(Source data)
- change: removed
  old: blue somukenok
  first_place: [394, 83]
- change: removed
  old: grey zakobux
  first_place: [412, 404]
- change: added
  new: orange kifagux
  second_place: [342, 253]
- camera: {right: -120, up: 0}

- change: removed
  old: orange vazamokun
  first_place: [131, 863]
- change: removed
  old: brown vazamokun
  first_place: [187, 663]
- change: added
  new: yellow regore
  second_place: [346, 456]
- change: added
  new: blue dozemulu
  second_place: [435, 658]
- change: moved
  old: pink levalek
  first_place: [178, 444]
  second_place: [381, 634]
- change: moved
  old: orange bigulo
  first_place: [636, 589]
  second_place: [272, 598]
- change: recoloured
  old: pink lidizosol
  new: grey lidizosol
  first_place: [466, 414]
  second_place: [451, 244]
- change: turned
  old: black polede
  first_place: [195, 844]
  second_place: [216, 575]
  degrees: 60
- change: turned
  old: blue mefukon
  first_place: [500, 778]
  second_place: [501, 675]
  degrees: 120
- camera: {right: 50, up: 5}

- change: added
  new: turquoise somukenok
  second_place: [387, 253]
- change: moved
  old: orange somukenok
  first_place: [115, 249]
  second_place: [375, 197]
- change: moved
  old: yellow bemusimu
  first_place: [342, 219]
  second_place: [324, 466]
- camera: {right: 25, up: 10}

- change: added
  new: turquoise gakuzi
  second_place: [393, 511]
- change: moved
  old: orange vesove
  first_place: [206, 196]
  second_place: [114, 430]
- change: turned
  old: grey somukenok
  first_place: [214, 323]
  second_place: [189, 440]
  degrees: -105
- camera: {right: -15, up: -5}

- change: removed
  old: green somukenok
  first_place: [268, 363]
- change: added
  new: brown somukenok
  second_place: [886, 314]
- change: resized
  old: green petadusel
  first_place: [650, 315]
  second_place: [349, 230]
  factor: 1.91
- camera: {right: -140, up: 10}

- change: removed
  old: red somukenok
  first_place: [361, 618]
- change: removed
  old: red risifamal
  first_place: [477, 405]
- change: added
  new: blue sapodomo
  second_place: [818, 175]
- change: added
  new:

_ASSIGNED TASK:_
Write out every record, exactly as written.

_REPLY:_
- change: removed
  old: blue somukenok
  first_place: [394, 83]
- change: removed
  old: grey zakobux
  first_place: [412, 404]
- change: added
  new: orange kifagux
  second_place: [342, 253]
- camera: {right: -120, up: 0}

- change: removed
  old: orange vazamokun
  first_place: [131, 863]
- change: removed
  old: brown vazamokun
  first_place: [187, 663]
- change: added
  new: yellow regore
  second_place: [346, 456]
- change: added
  new: blue dozemulu
  second_place: [435, 658]
- change: moved
  old: pink levalek
  first_place: [178, 444]
  second_place: [381, 634]
- change: moved
  old: orange bigulo
  first_place: [636, 589]
  second_place: [272, 598]
- change: recoloured
  old: pink lidizosol
  new: grey lidizosol
  first_place: [466, 414]
  second_place: [451, 244]
- change: turned
  old: black polede
  first_place: [195, 844]
  second_place: [216, 575]
  degrees: 60
- change: turned
  old: blue mefukon
  first_place: [500, 778]
  second_place: [501, 675]
  degrees: 120
- camera: {right: 50, up: 5}

- change: added
  new: turquoise somukenok
  second_place: [387, 253]
- change: moved
  old: orange somukenok
  first_place: [115, 249]
  second_place: [375, 197]
- change: moved
  old: yellow bemusimu
  first_place: [342, 219]
  second_place: [324, 466]
- camera: {right: 25, up: 10}

- change: added
  new: turquoise gakuzi
  second_place: [393, 511]
- change: moved
  old: orange vesove
  first_place: [206, 196]
  second_place: [114, 430]
- change: turned
  old: grey somukenok
  first_place: [214, 323]
  second_place: [189, 440]
  degrees: -105
- camera: {right: -15, up: -5}

- change: removed
  old: green somukenok
  first_place: [268, 363]
- change: added
  new: brown somukenok
  second_place: [886, 314]
- change: resized
  old: green petadusel
  first_place: [650, 315]
  second_place: [349, 230]
  factor: 1.91
- camera: {right: -140, up: 10}

- change: removed
  old: red somukenok
  first_place: [361, 618]
- change: removed
  old: red risifamal
  first_place: [477, 405]
- change: added
  new: blue sapodomo
  second_place: [818, 175]
- change: added
  new:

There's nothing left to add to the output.